_Aim_
Extract every line of the data from the one containing "Challenger La Manche" down to the one containing "Dong-Wook Song Kim", inclusive, and repeat those lines unchanged.

_Records for the task_
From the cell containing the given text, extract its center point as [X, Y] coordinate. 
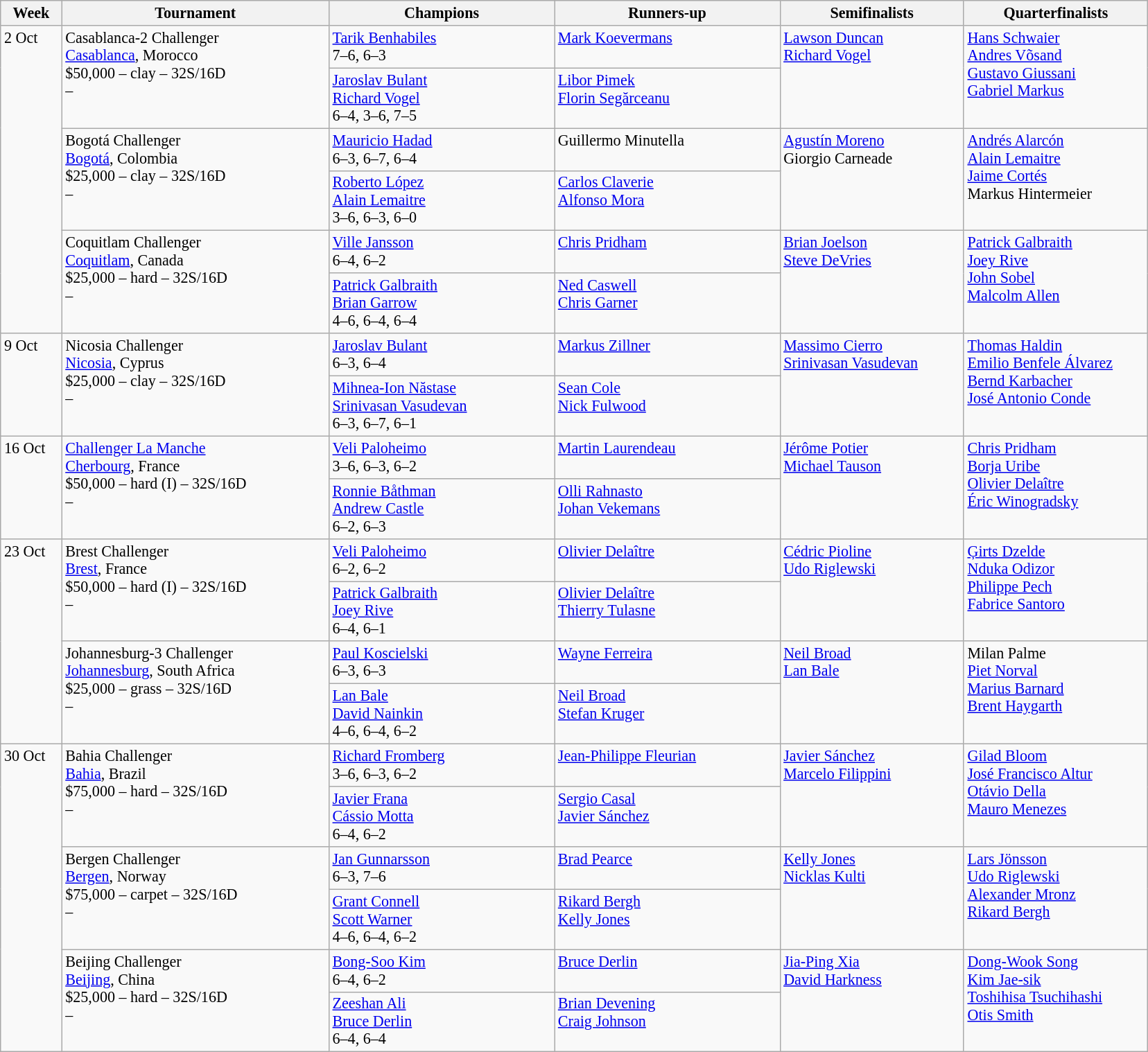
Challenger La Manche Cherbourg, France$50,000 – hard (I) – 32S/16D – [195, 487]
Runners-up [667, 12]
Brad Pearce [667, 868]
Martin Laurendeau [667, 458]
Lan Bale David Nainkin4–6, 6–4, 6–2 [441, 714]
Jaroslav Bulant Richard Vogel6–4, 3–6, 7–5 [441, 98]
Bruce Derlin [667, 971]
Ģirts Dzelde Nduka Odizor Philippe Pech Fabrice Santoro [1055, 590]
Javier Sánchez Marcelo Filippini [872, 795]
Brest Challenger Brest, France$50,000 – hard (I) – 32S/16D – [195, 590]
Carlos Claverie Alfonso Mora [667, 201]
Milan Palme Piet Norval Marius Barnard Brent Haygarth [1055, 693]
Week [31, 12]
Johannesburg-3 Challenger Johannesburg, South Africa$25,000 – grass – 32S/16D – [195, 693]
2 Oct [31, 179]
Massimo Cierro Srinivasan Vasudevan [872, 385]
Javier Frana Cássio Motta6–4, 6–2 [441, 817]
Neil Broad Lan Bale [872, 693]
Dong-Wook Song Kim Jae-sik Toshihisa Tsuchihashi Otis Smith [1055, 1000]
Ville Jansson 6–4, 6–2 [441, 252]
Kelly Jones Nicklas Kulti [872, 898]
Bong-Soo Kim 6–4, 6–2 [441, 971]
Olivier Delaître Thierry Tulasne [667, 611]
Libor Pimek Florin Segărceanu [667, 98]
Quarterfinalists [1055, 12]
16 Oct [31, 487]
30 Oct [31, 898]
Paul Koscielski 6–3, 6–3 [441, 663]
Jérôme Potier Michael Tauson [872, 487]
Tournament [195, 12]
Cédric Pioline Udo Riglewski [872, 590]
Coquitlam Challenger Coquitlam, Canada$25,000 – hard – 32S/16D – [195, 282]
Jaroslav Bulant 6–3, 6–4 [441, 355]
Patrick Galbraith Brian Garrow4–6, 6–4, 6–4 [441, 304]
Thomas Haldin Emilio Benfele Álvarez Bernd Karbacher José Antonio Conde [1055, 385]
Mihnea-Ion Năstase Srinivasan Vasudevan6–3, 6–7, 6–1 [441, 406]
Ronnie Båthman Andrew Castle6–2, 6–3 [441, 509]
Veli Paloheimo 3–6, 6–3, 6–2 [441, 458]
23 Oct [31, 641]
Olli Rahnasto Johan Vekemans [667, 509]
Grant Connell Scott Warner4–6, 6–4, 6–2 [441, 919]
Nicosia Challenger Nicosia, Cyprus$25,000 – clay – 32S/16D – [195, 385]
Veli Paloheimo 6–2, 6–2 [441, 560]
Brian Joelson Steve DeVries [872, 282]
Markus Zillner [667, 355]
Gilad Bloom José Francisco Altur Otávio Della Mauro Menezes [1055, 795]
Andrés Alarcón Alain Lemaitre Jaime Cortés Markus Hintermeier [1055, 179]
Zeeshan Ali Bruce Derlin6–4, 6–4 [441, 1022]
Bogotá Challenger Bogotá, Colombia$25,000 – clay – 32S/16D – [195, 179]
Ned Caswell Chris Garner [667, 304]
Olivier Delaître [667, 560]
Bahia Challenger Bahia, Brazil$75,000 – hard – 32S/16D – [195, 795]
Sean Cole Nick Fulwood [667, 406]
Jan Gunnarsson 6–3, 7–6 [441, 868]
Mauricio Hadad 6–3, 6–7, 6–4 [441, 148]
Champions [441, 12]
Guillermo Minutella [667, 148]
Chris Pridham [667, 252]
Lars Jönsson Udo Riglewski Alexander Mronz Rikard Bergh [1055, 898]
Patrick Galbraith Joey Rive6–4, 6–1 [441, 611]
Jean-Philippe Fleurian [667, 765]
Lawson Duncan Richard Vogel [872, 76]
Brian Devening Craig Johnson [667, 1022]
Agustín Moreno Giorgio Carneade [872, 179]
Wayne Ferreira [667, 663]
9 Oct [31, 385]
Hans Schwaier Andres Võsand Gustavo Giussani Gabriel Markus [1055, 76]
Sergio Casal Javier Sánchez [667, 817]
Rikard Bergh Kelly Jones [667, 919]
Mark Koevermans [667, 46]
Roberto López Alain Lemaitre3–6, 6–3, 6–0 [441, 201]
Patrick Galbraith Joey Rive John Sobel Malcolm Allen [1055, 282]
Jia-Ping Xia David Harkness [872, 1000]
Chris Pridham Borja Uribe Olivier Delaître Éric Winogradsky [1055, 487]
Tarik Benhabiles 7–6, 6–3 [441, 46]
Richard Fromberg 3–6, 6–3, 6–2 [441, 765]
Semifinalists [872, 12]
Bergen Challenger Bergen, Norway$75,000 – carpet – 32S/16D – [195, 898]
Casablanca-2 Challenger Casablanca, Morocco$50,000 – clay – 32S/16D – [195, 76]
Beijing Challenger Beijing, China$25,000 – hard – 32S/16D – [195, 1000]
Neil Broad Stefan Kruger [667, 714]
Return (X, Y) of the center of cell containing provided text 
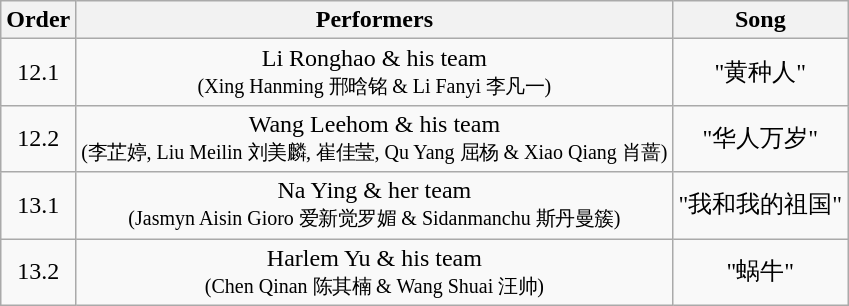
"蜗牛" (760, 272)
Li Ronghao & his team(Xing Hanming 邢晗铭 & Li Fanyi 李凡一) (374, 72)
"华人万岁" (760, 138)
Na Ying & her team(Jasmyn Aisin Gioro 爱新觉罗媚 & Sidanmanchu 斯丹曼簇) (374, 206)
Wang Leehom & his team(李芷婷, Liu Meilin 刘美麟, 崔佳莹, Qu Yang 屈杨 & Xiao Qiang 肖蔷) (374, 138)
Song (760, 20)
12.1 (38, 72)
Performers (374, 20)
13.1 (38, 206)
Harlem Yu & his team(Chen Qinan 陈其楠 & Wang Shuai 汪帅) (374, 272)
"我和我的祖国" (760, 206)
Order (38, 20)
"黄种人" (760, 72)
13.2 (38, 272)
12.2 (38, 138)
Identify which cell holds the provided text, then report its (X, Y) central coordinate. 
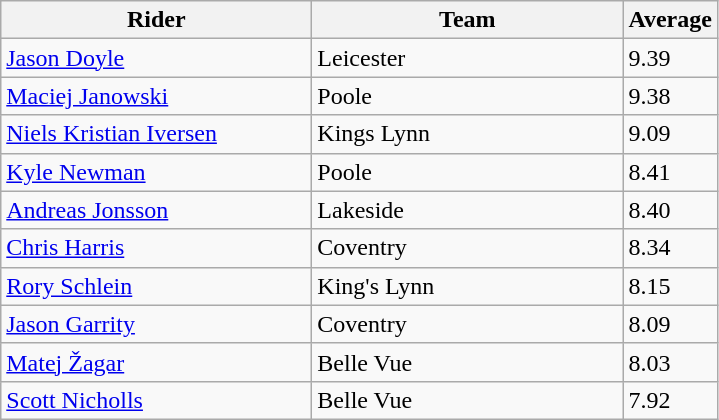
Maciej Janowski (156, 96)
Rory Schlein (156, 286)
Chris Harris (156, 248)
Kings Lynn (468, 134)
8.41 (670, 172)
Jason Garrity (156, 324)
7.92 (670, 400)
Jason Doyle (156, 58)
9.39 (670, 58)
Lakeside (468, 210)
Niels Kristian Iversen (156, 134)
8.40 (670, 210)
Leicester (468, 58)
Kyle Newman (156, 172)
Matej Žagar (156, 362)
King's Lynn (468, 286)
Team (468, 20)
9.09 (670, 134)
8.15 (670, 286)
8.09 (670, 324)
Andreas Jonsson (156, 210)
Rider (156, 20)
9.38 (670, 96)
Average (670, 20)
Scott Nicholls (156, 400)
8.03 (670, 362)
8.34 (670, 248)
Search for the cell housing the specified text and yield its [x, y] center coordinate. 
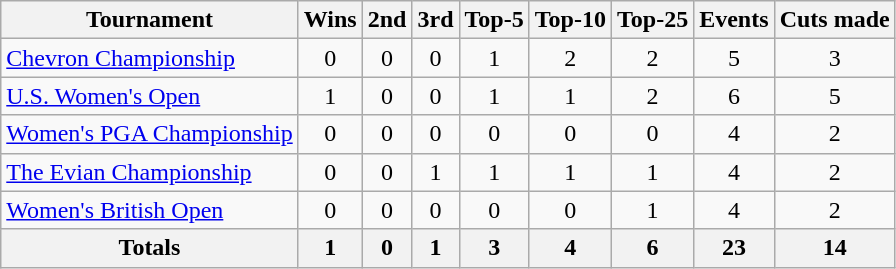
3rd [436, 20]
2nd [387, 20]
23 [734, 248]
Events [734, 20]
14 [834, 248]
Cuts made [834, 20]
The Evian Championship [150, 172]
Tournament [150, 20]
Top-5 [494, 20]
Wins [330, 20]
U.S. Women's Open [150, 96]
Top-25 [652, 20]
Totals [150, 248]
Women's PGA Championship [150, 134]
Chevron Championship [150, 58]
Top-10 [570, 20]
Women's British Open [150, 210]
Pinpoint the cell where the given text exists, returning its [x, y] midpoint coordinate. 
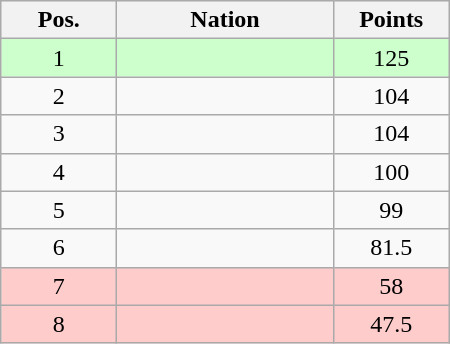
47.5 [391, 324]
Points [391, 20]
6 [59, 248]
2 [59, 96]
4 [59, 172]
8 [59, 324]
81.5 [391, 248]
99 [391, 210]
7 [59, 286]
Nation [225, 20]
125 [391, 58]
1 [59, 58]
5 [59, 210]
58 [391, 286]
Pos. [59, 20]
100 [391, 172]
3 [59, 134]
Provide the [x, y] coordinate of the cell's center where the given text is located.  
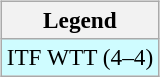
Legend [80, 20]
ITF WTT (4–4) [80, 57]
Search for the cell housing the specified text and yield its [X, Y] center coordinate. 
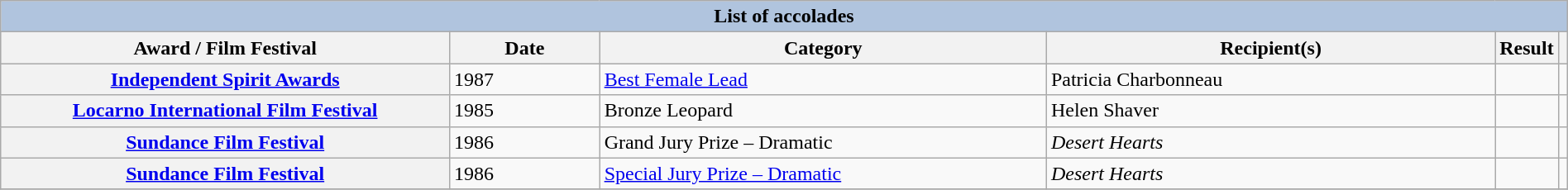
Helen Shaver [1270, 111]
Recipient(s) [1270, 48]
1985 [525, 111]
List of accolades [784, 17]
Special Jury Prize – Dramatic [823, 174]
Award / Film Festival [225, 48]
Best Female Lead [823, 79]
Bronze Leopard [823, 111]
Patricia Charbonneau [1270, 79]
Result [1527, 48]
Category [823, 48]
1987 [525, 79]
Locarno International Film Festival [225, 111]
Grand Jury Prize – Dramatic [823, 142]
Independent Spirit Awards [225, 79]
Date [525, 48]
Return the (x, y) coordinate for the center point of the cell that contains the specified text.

_Exercise result_
Challenger La Manche Cherbourg, France$50,000 – hard (I) – 32S/16D – [195, 487]
Runners-up [667, 12]
Brad Pearce [667, 868]
Martin Laurendeau [667, 458]
Lan Bale David Nainkin4–6, 6–4, 6–2 [441, 714]
Jaroslav Bulant Richard Vogel6–4, 3–6, 7–5 [441, 98]
Bruce Derlin [667, 971]
Ģirts Dzelde Nduka Odizor Philippe Pech Fabrice Santoro [1055, 590]
Javier Sánchez Marcelo Filippini [872, 795]
Brest Challenger Brest, France$50,000 – hard (I) – 32S/16D – [195, 590]
Carlos Claverie Alfonso Mora [667, 201]
Milan Palme Piet Norval Marius Barnard Brent Haygarth [1055, 693]
Week [31, 12]
Johannesburg-3 Challenger Johannesburg, South Africa$25,000 – grass – 32S/16D – [195, 693]
2 Oct [31, 179]
Massimo Cierro Srinivasan Vasudevan [872, 385]
Javier Frana Cássio Motta6–4, 6–2 [441, 817]
Neil Broad Lan Bale [872, 693]
Dong-Wook Song Kim Jae-sik Toshihisa Tsuchihashi Otis Smith [1055, 1000]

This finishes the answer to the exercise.